▶ **Data supplied**:
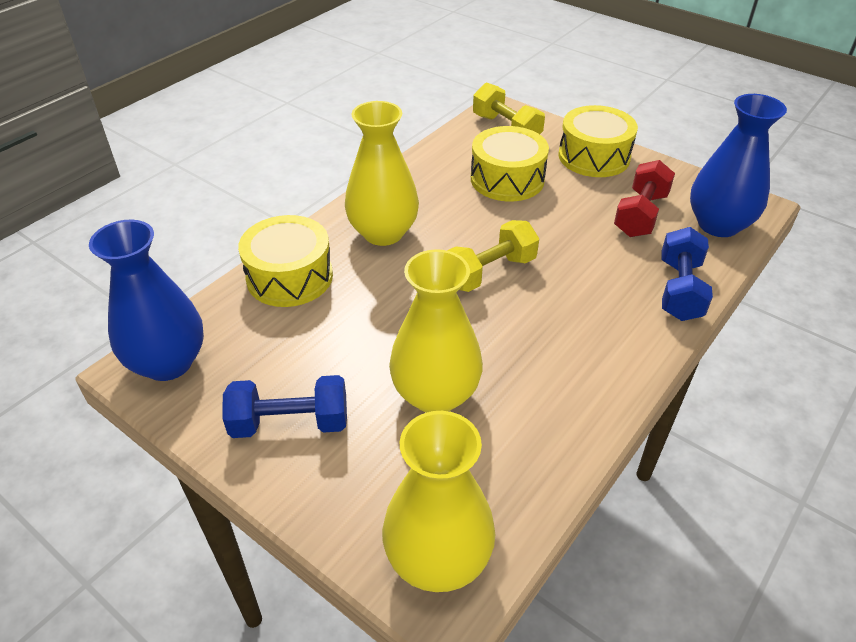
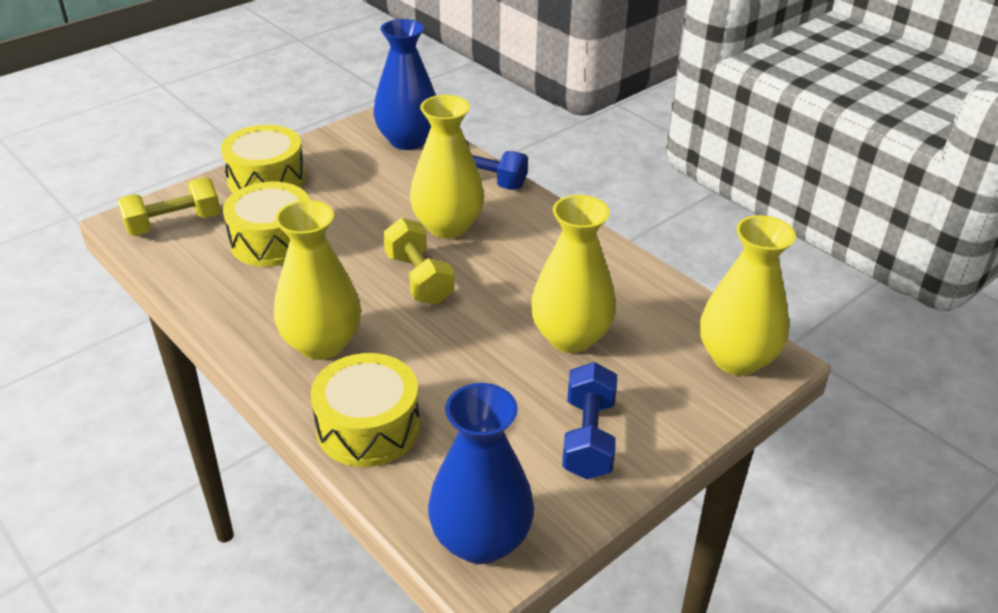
camera: 80 degrees left, 5 degrees down
(581, 277) = (447, 226): none -> yellow vase
(640, 215) = (374, 175): red dumbbell -> none

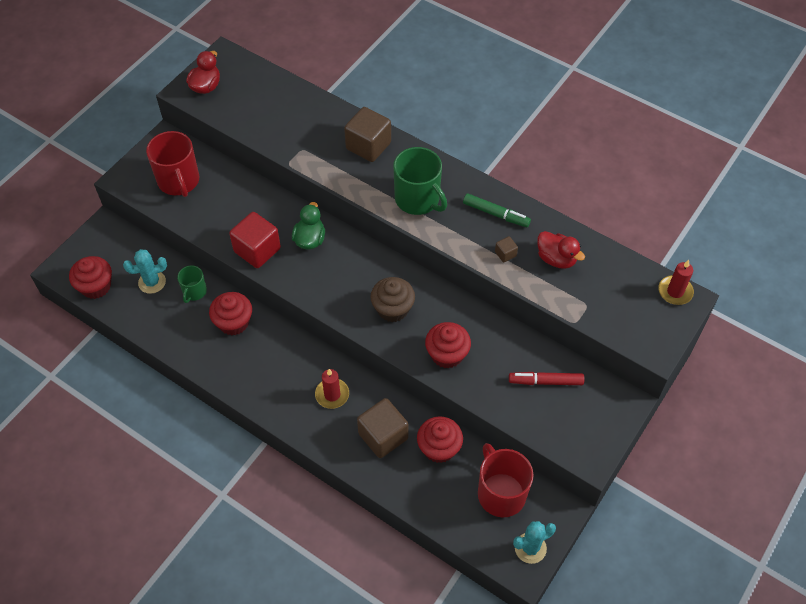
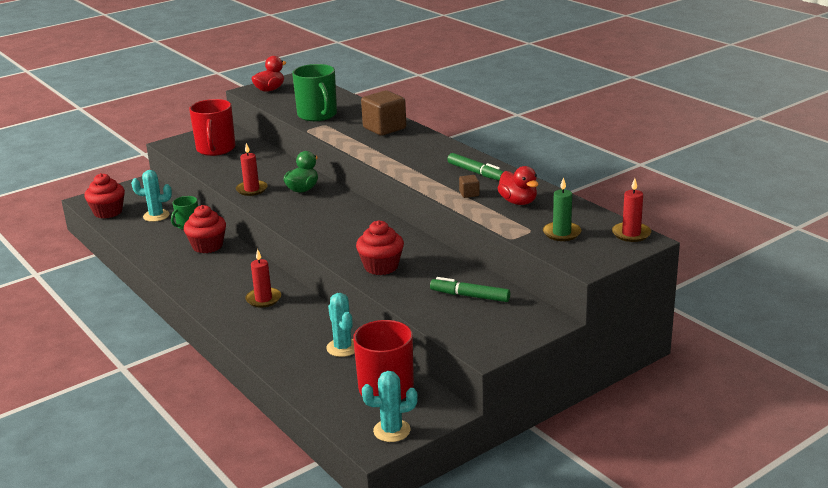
camera: 20 degrees right, 30 degrees down
(257, 250) = (252, 189): red cube -> red candle
(383, 436) = (293, 331): brown cube -> none
(393, 309) = (349, 235): brown cupcake -> none
(418, 199) = (408, 158): green mug -> green mug (317, 115)
(439, 448) = (343, 348): red cupcake -> turquoise cactus
(545, 381) = (470, 296): red marker -> green marker
(615, 304) = (561, 233): none -> green candle

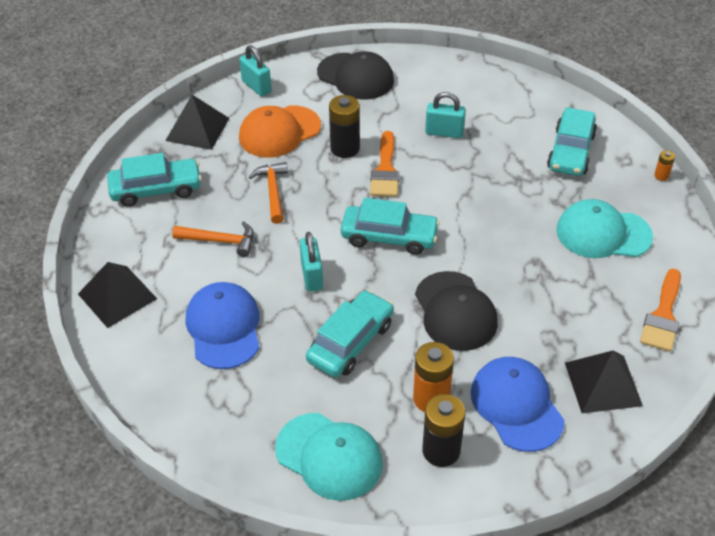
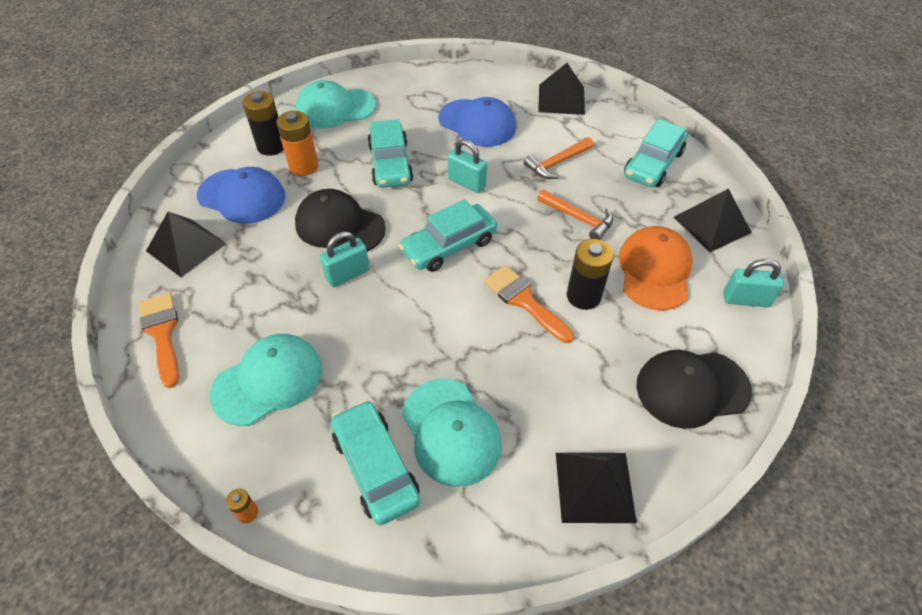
camera: 135 degrees right, 5 degrees up
(444, 132) = (524, 385): turquoise padlock -> turquoise padlock (348, 274)
(462, 78) = (594, 486): none -> black pyramid
(511, 140) = (451, 431): none -> turquoise cap

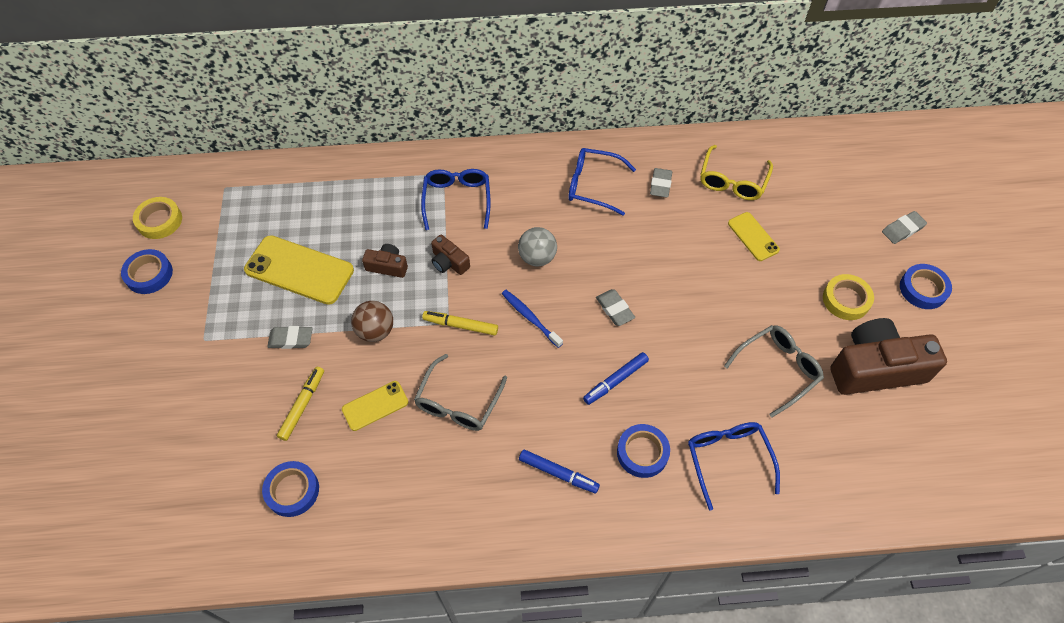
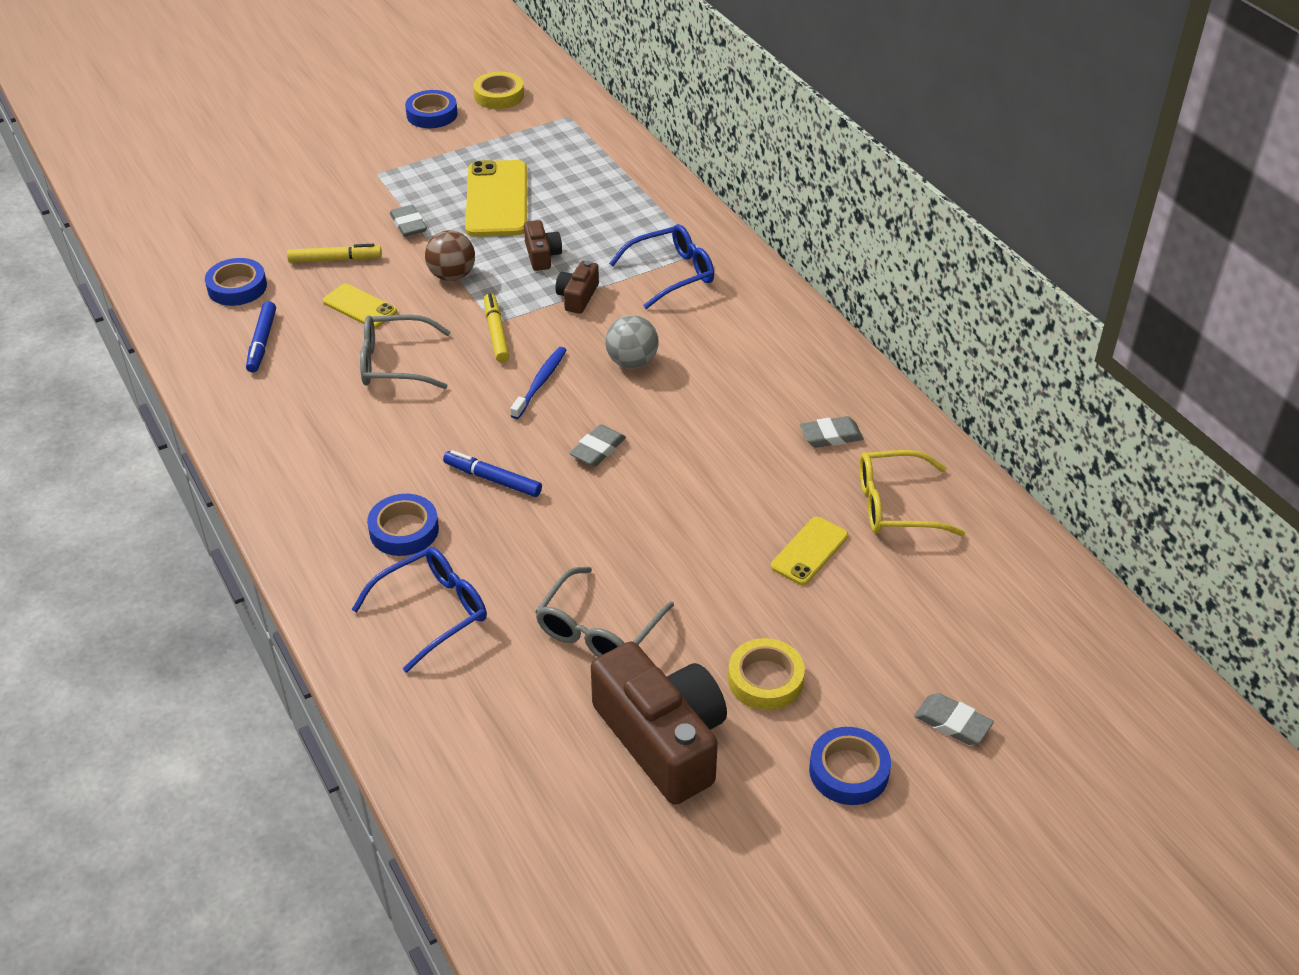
camera: 65 degrees right, 15 degrees down
(558, 473) = (343, 467): blue marker -> blue marker (262, 342)
(593, 185) = (780, 375): blue glasses -> none
(778, 369) = (598, 630): grey glasses -> grey glasses turned 90 degrees clockwise

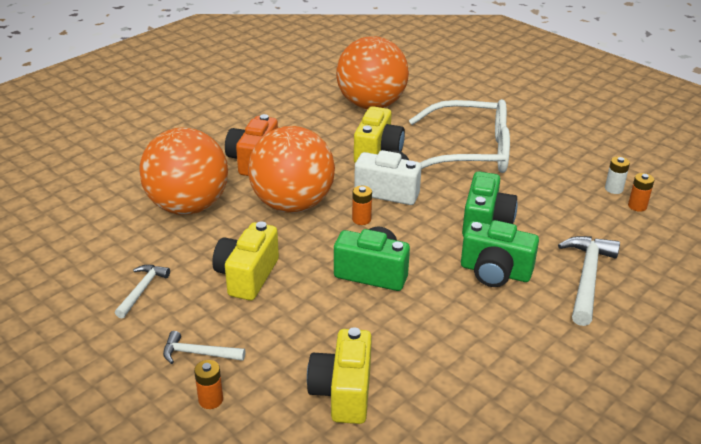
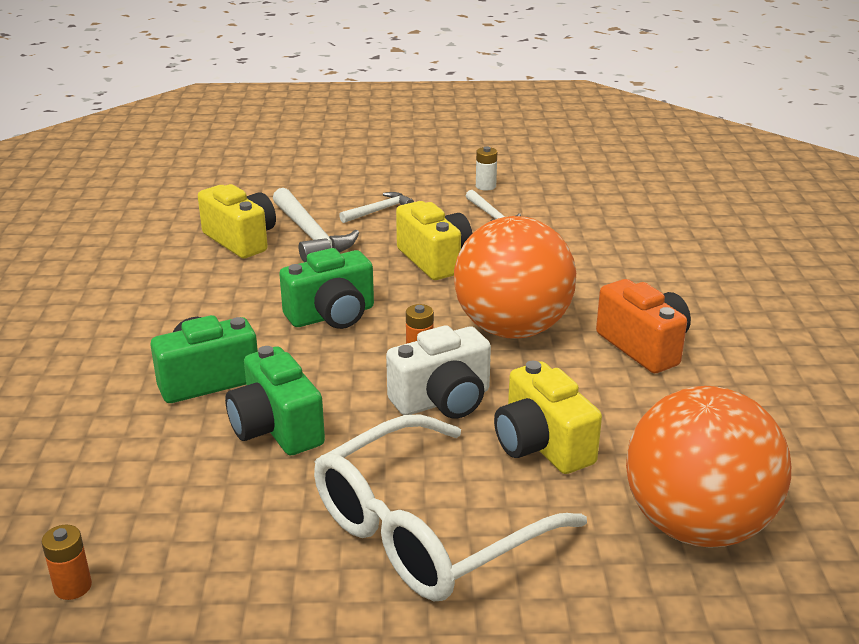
camera: 135 degrees right, 5 degrees down
(188, 206) = (595, 275): orange ball -> none
(211, 400) = (327, 199): orange battery -> none
(587, 278) = (90, 429): white hammer -> white hammer (311, 235)
(613, 189) = (132, 600): white battery -> white battery (485, 186)

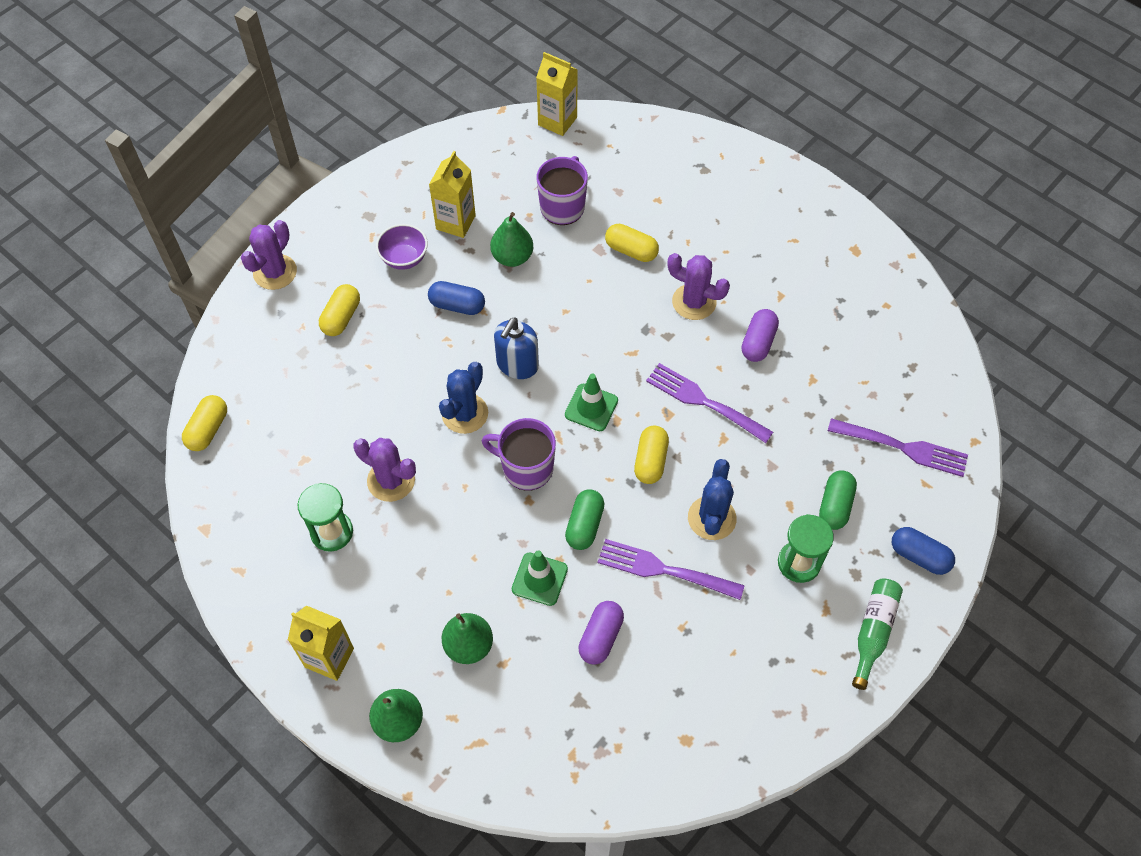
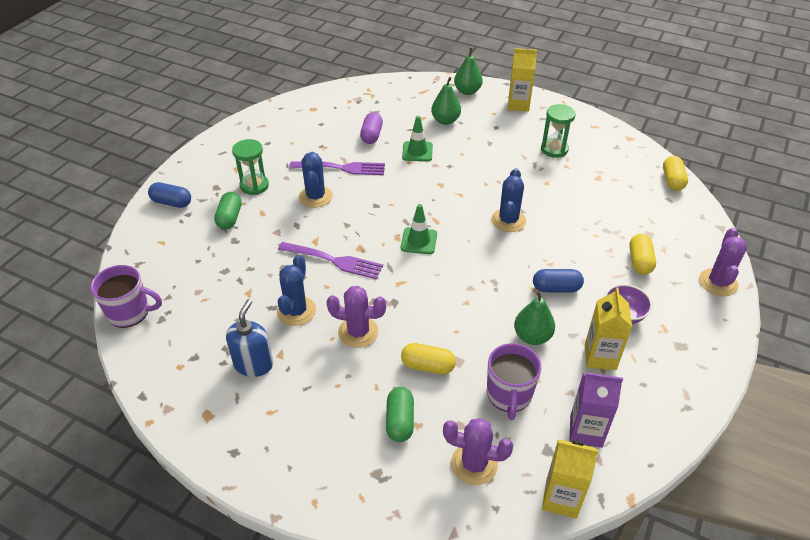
camera: 165 degrees right, 15 degrees down
(391, 480) = (535, 178): purple cactus -> purple cactus (474, 464)
(509, 163) = (586, 431): none -> purple carton
(517, 365) = (486, 257): blue soap dispenser -> blue soap dispenser (253, 364)
(526, 468) = (450, 199): purple mug -> purple mug (130, 312)
(584, 525) = (399, 179): green capsule -> green capsule (400, 421)
(650, 461) = (365, 218): yellow capsule -> none
(758, 342) = (296, 311): purple capsule -> blue cactus
(873, 632) = (206, 164): green bottle -> none
(903, 448) = (176, 260): purple fork -> none

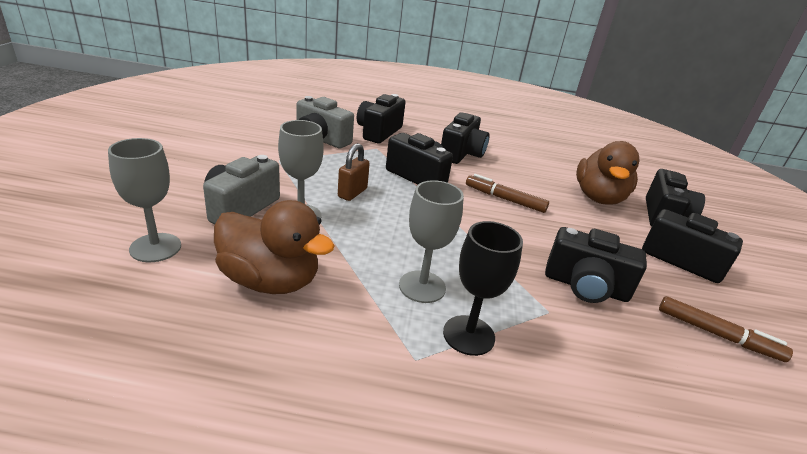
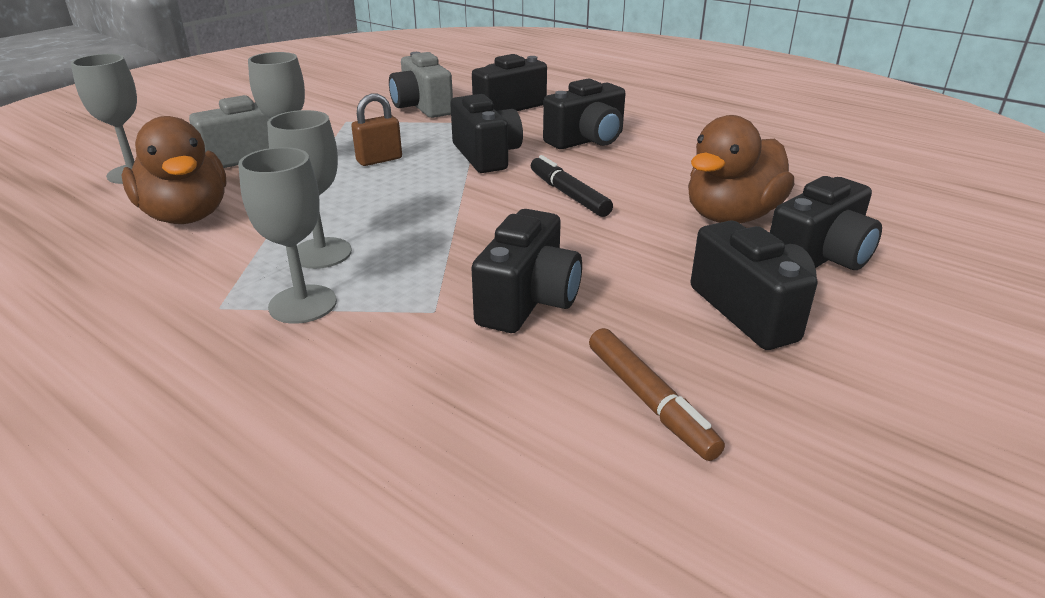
camera: 35 degrees right, 0 degrees up
(468, 335) = (303, 304): black goblet -> grey goblet
(504, 199) = (568, 194): brown marker -> black marker
(585, 286) = (528, 301): black camera -> black camera turned 120 degrees counterclockwise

▶ **What you need to do**: If a line of the data contains "candle", copy it out.

▶ **Answer box**:
(257, 250) = (252, 189): red cube -> red candle
(615, 304) = (561, 233): none -> green candle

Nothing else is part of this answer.